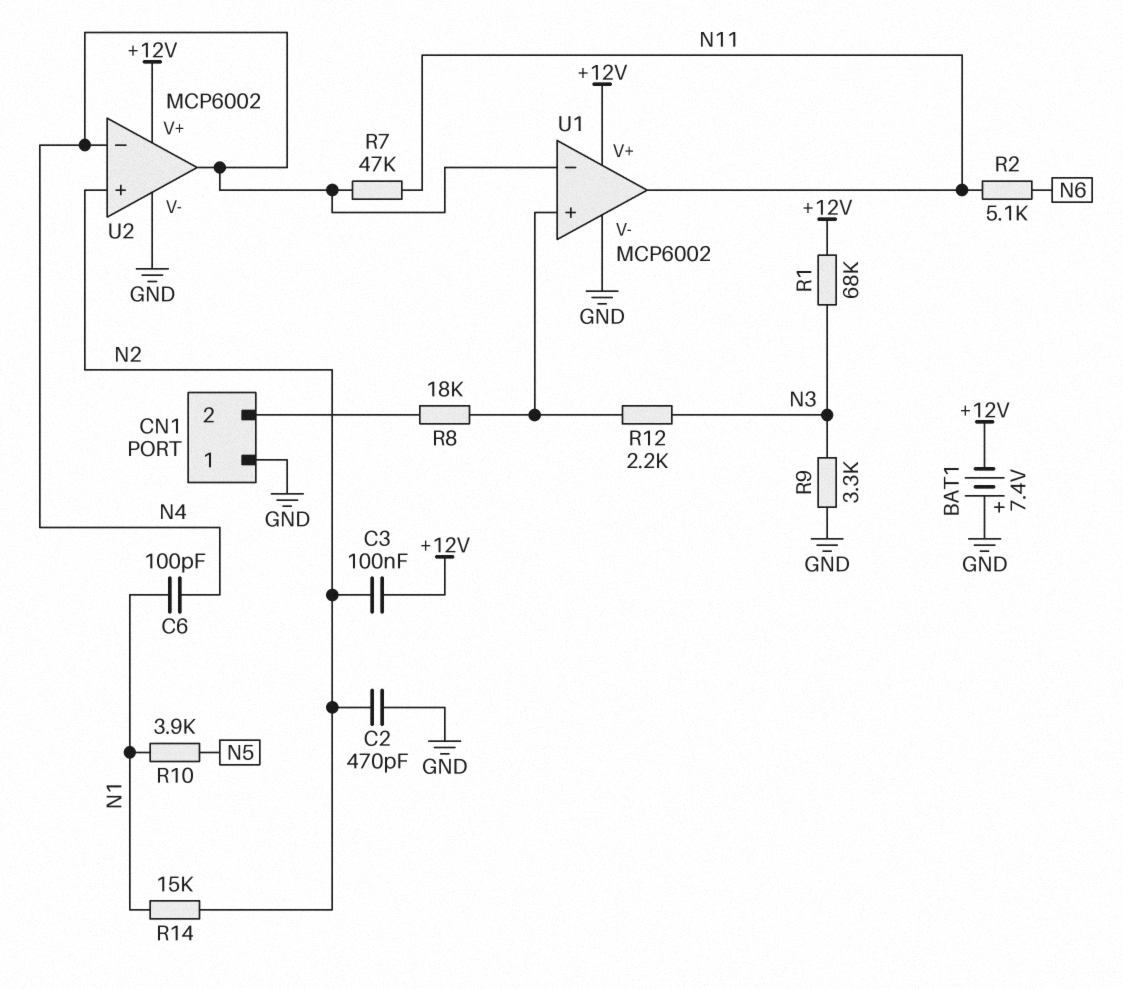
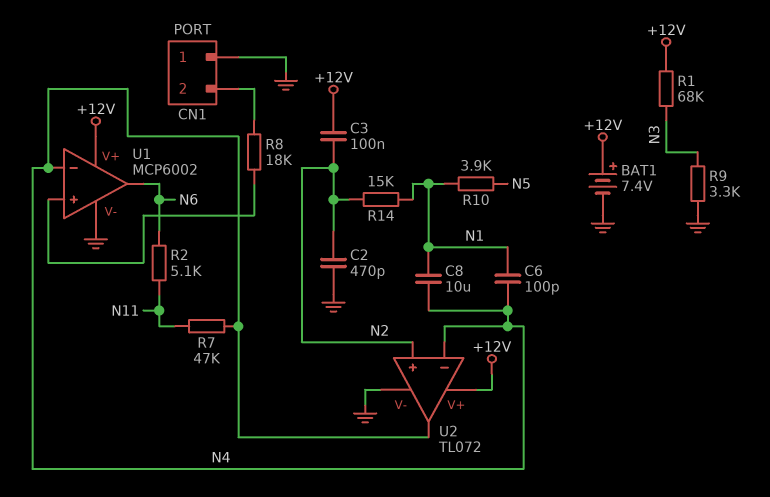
BAT1: 7.4V (plus GND, minus +12V) -> 7.4V (plus +12V, minus GND)
C8: none -> 10uF (N1, N4)
R12: 2.2k (N3, U1/in+) -> none
U1 pin out: N11 -> N6
U2: MCP6002 -> TL072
○ ○ ○ ○
Exercise prompt → With the line containing "C8: none -> 10uF (N1, N4)" as the first and the last line of the records as the final one, print exactly the lines in that span.

Answer to this exercise →
C8: none -> 10uF (N1, N4)
R12: 2.2k (N3, U1/in+) -> none
U1 pin out: N11 -> N6
U2: MCP6002 -> TL072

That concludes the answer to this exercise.